**INFORMATION**:
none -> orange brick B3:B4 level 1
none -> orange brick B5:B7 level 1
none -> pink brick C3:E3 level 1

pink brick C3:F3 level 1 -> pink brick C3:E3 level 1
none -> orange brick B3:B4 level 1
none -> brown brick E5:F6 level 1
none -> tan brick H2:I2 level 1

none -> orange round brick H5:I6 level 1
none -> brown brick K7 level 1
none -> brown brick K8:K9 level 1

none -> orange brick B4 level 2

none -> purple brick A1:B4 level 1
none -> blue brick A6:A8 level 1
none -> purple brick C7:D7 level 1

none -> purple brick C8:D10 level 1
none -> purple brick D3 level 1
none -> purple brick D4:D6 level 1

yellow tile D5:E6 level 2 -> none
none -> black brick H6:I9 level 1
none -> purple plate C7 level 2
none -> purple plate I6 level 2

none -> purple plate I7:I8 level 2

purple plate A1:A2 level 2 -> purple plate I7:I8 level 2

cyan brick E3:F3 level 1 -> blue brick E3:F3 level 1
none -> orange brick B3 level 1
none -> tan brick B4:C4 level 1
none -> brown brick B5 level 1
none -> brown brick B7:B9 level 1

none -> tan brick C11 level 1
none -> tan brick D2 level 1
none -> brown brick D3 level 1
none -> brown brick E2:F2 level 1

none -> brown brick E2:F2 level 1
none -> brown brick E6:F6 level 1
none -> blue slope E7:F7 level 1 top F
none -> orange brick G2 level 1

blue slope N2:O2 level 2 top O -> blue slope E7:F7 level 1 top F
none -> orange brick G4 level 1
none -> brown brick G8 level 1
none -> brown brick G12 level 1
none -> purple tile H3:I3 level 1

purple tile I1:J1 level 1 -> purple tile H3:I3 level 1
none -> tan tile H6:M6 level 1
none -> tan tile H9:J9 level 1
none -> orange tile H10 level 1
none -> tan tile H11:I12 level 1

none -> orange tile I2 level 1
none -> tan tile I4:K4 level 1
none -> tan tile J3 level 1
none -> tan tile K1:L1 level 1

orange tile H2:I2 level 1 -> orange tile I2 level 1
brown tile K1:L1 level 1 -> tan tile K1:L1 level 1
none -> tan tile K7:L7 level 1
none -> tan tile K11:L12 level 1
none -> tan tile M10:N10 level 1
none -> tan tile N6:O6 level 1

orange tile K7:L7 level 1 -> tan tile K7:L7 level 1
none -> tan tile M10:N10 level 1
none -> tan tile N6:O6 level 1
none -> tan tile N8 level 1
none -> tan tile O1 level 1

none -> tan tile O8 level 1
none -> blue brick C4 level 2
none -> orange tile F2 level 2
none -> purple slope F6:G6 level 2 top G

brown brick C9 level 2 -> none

**TASK DESCRIPTION**: Type the records out again. Match them exactly.

**OUTPUT OF THE EXERCISE**:
none -> orange brick B3:B4 level 1
none -> orange brick B5:B7 level 1
none -> pink brick C3:E3 level 1

pink brick C3:F3 level 1 -> pink brick C3:E3 level 1
none -> orange brick B3:B4 level 1
none -> brown brick E5:F6 level 1
none -> tan brick H2:I2 level 1

none -> orange round brick H5:I6 level 1
none -> brown brick K7 level 1
none -> brown brick K8:K9 level 1

none -> orange brick B4 level 2

none -> purple brick A1:B4 level 1
none -> blue brick A6:A8 level 1
none -> purple brick C7:D7 level 1

none -> purple brick C8:D10 level 1
none -> purple brick D3 level 1
none -> purple brick D4:D6 level 1

yellow tile D5:E6 level 2 -> none
none -> black brick H6:I9 level 1
none -> purple plate C7 level 2
none -> purple plate I6 level 2

none -> purple plate I7:I8 level 2

purple plate A1:A2 level 2 -> purple plate I7:I8 level 2

cyan brick E3:F3 level 1 -> blue brick E3:F3 level 1
none -> orange brick B3 level 1
none -> tan brick B4:C4 level 1
none -> brown brick B5 level 1
none -> brown brick B7:B9 level 1

none -> tan brick C11 level 1
none -> tan brick D2 level 1
none -> brown brick D3 level 1
none -> brown brick E2:F2 level 1

none -> brown brick E2:F2 level 1
none -> brown brick E6:F6 level 1
none -> blue slope E7:F7 level 1 top F
none -> orange brick G2 level 1

blue slope N2:O2 level 2 top O -> blue slope E7:F7 level 1 top F
none -> orange brick G4 level 1
none -> brown brick G8 level 1
none -> brown brick G12 level 1
none -> purple tile H3:I3 level 1

purple tile I1:J1 level 1 -> purple tile H3:I3 level 1
none -> tan tile H6:M6 level 1
none -> tan tile H9:J9 level 1
none -> orange tile H10 level 1
none -> tan tile H11:I12 level 1

none -> orange tile I2 level 1
none -> tan tile I4:K4 level 1
none -> tan tile J3 level 1
none -> tan tile K1:L1 level 1

orange tile H2:I2 level 1 -> orange tile I2 level 1
brown tile K1:L1 level 1 -> tan tile K1:L1 level 1
none -> tan tile K7:L7 level 1
none -> tan tile K11:L12 level 1
none -> tan tile M10:N10 level 1
none -> tan tile N6:O6 level 1

orange tile K7:L7 level 1 -> tan tile K7:L7 level 1
none -> tan tile M10:N10 level 1
none -> tan tile N6:O6 level 1
none -> tan tile N8 level 1
none -> tan tile O1 level 1

none -> tan tile O8 level 1
none -> blue brick C4 level 2
none -> orange tile F2 level 2
none -> purple slope F6:G6 level 2 top G

brown brick C9 level 2 -> none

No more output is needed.